Directions for this task. Reproduce the listing below from the line with "IMU3: MPU6050 -> ADXL345" to the line with "FAN3 pin SIG: TX -> MO", both lines included, character for character, minus any pictures.

Records for processing.

───

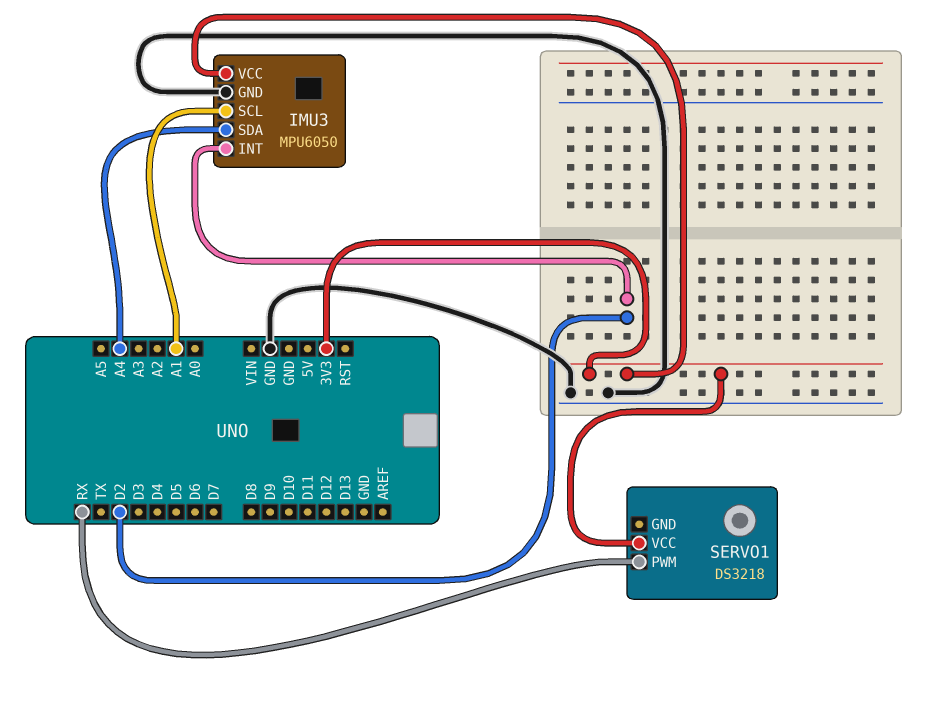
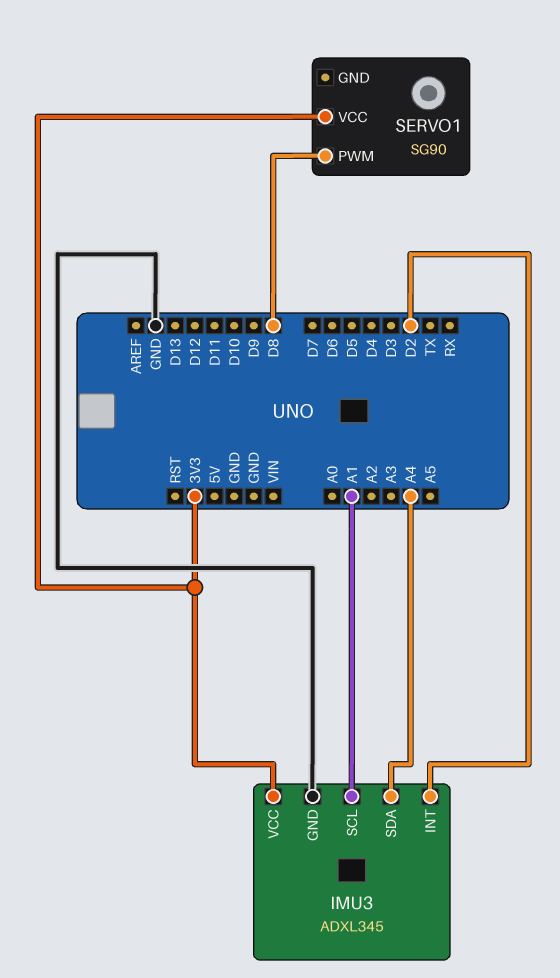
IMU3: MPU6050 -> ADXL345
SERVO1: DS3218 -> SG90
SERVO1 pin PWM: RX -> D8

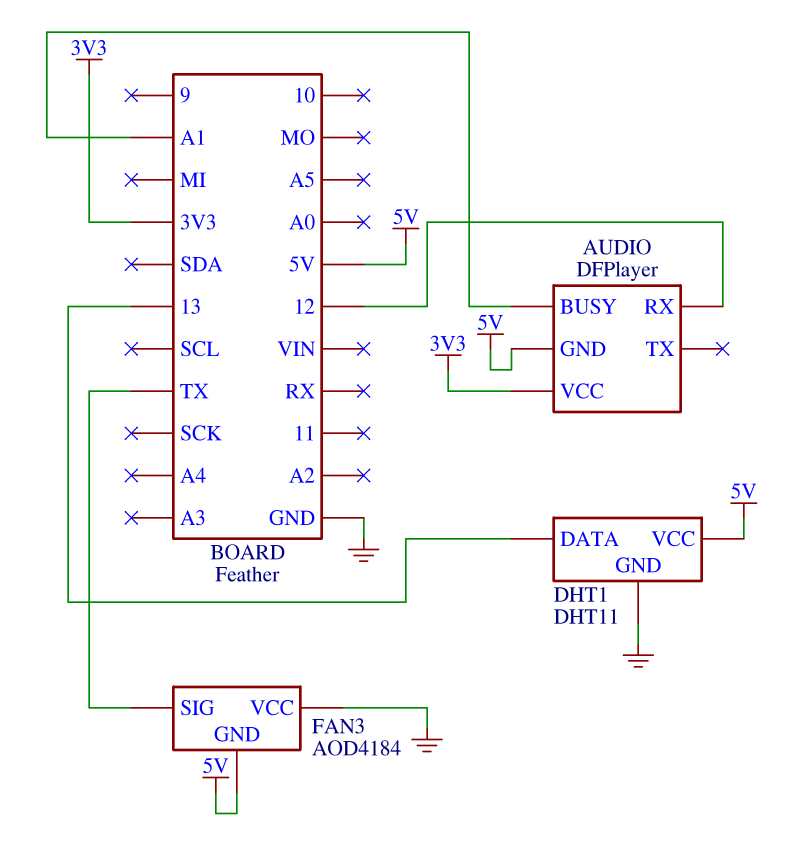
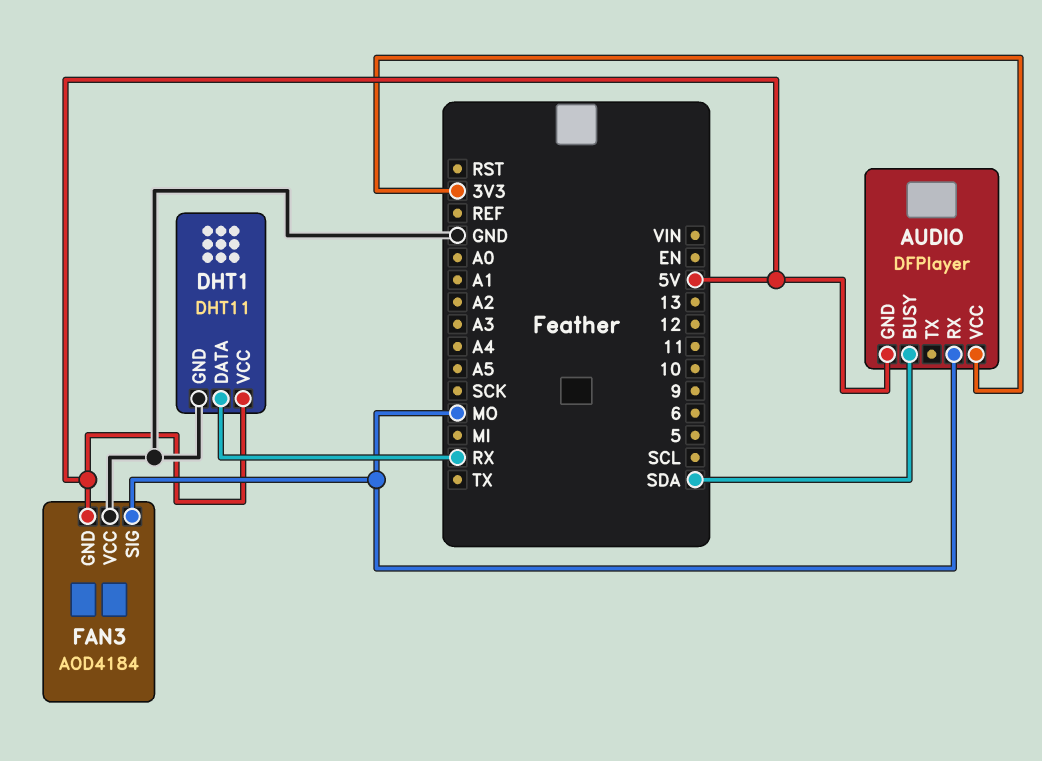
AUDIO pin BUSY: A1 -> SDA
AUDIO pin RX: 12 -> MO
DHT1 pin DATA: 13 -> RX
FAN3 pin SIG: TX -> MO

───

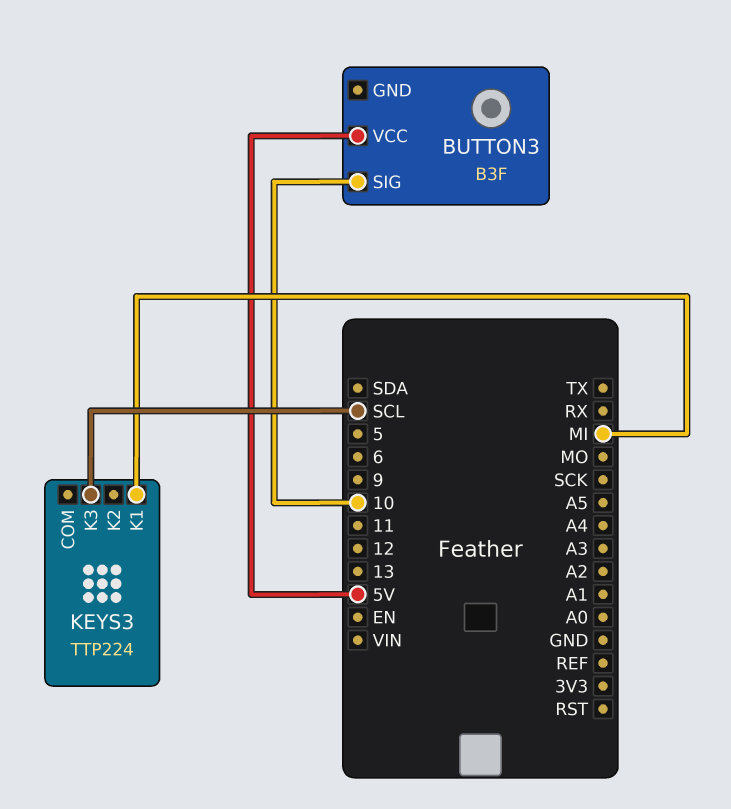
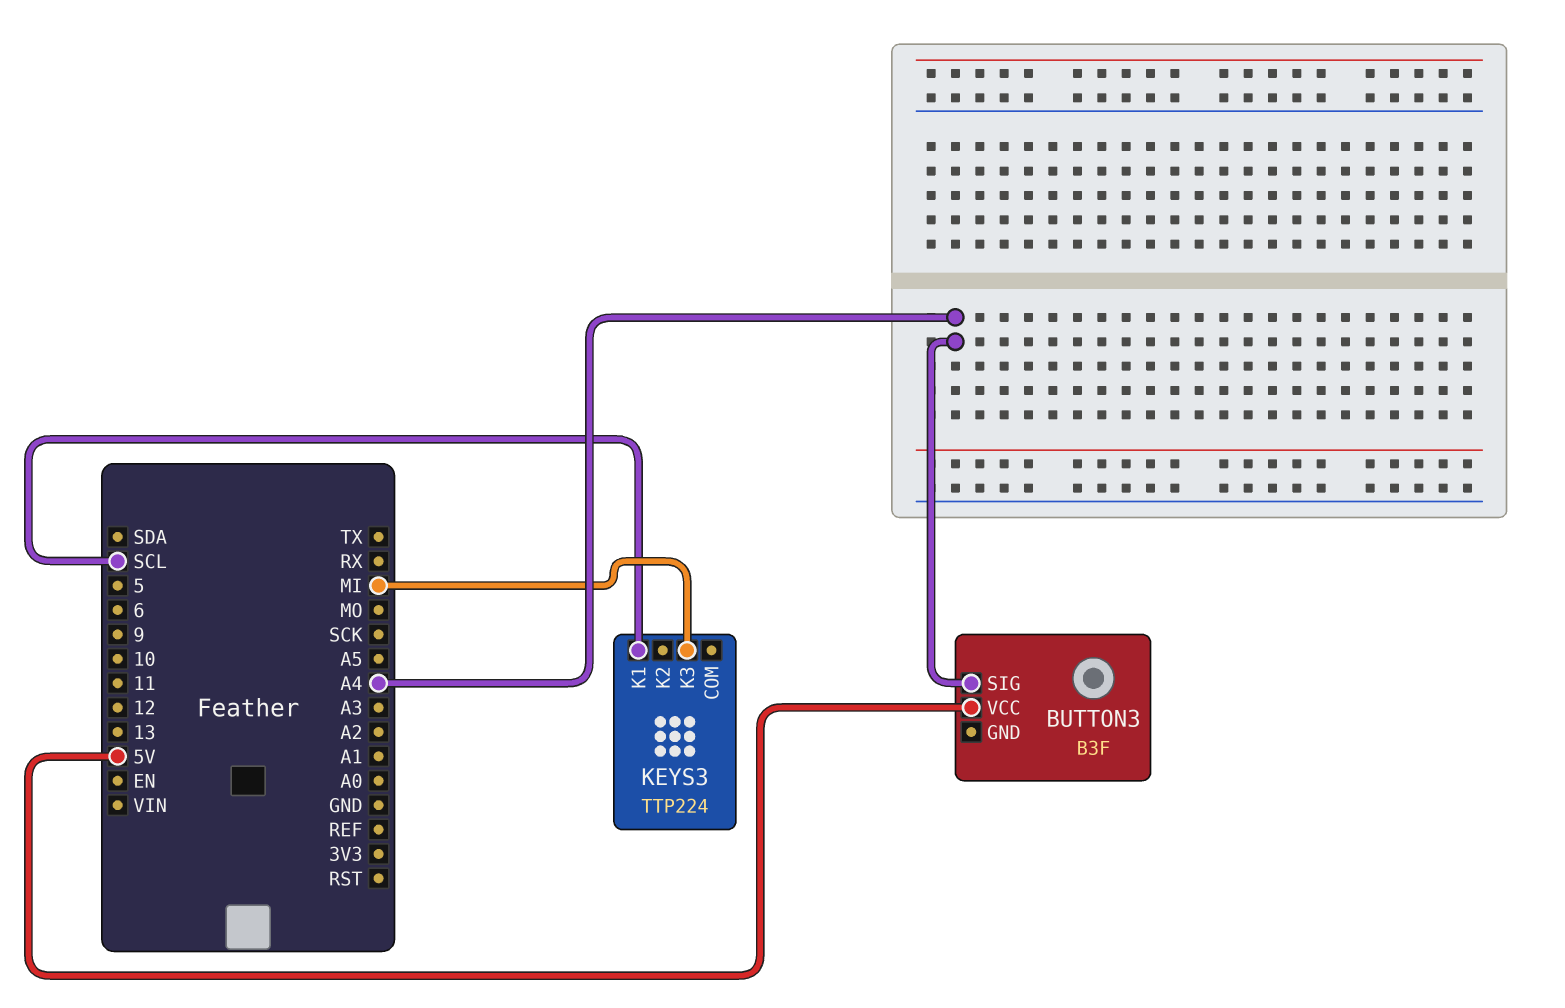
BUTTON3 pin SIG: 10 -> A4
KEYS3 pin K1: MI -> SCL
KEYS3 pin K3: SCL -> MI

───

Problem solution.
IMU3: MPU6050 -> ADXL345
SERVO1: DS3218 -> SG90
SERVO1 pin PWM: RX -> D8

AUDIO pin BUSY: A1 -> SDA
AUDIO pin RX: 12 -> MO
DHT1 pin DATA: 13 -> RX
FAN3 pin SIG: TX -> MO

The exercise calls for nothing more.